TASK GOAL: Repeat all of the data below word for word, keeping no images.

DATA PROVIDED:
================================
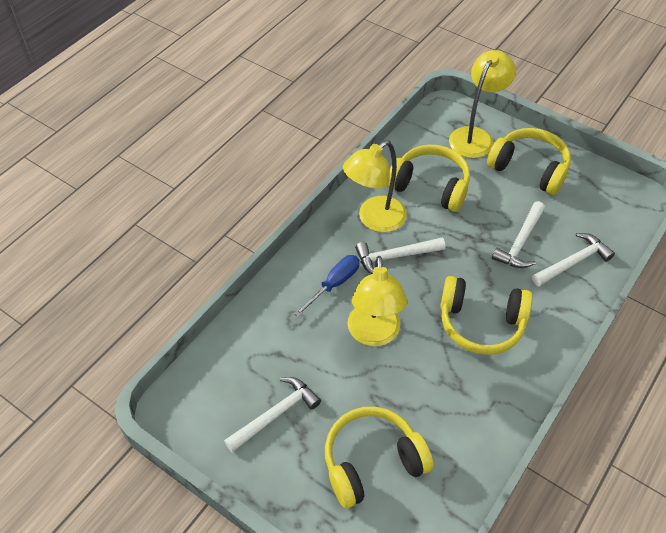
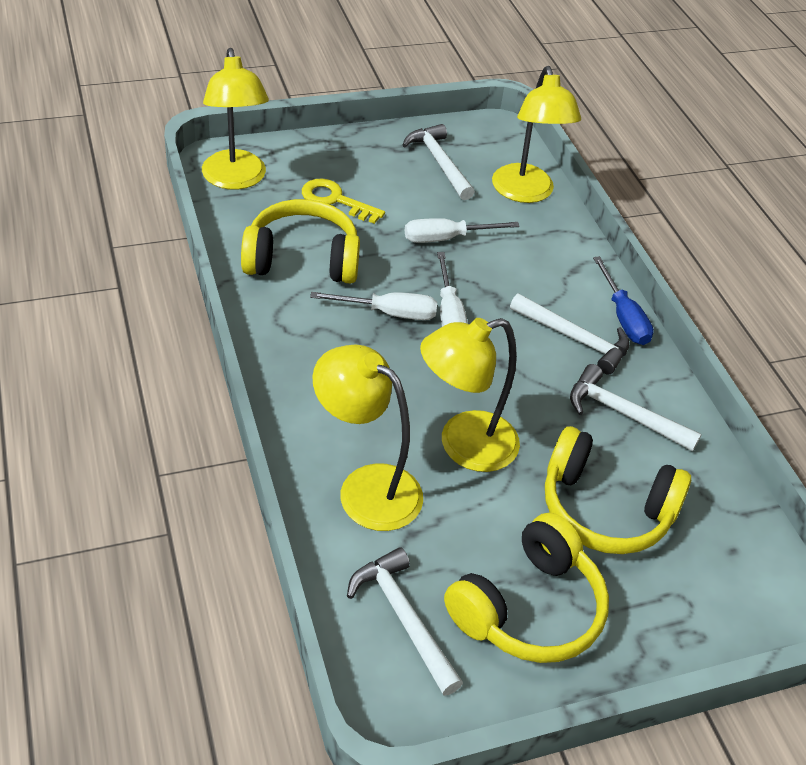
white screwdriver: 0 -> 3
yellow headphones: 4 -> 3
yellow key: 0 -> 1
yellow lamp: 3 -> 4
================================
EXERCISE SOLUTION:
white screwdriver: 0 -> 3
yellow headphones: 4 -> 3
yellow key: 0 -> 1
yellow lamp: 3 -> 4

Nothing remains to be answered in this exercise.